-- EXERCISE OBJECTIVE --
Where the line with "(426, 177) = (625, 448): green" appears in the records below, start there and transcribe each line exactly through the last.

-- DATA IN THIS EXERCISE --
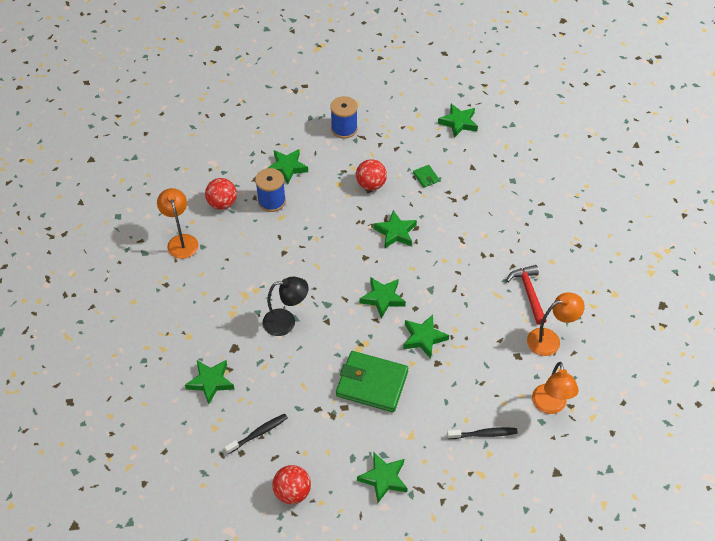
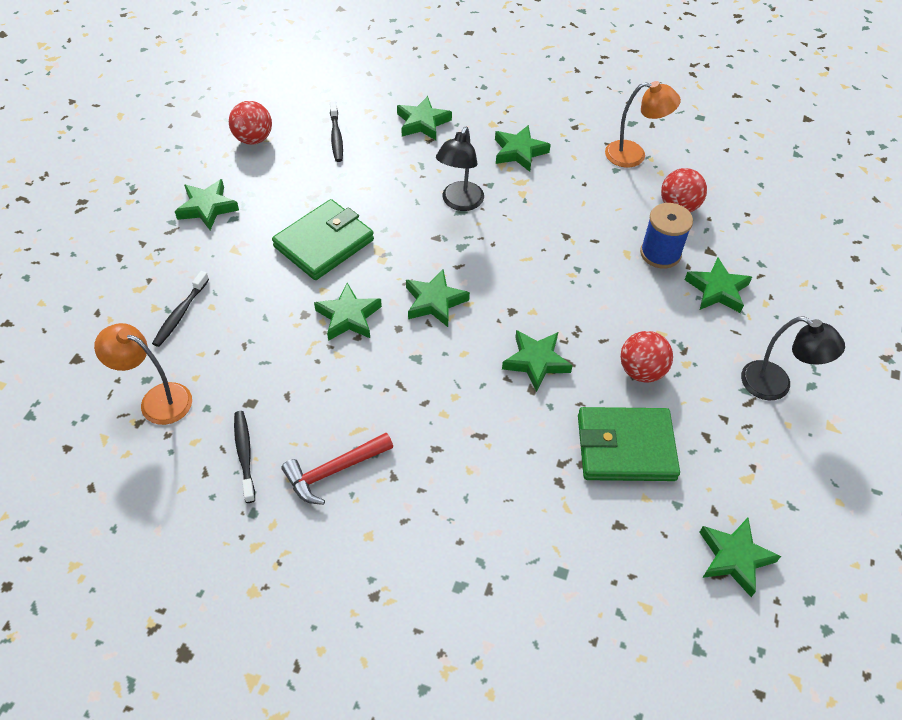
camera: 115 degrees right, 0 degrees up
(213, 307) = (519, 152): none -> green star
(344, 129) = (775, 386): blue spool -> black lamp
(426, 177) = (625, 448): green wallet -> green wallet, size x2.37
(528, 293) = (334, 471): red hammer -> red hammer turned 135 degrees clockwise
(550, 339) = (244, 454): orange lamp -> black toothbrush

-- SOLUTION TO THE PROBLEM --
(426, 177) = (625, 448): green wallet -> green wallet, size x2.37
(528, 293) = (334, 471): red hammer -> red hammer turned 135 degrees clockwise
(550, 339) = (244, 454): orange lamp -> black toothbrush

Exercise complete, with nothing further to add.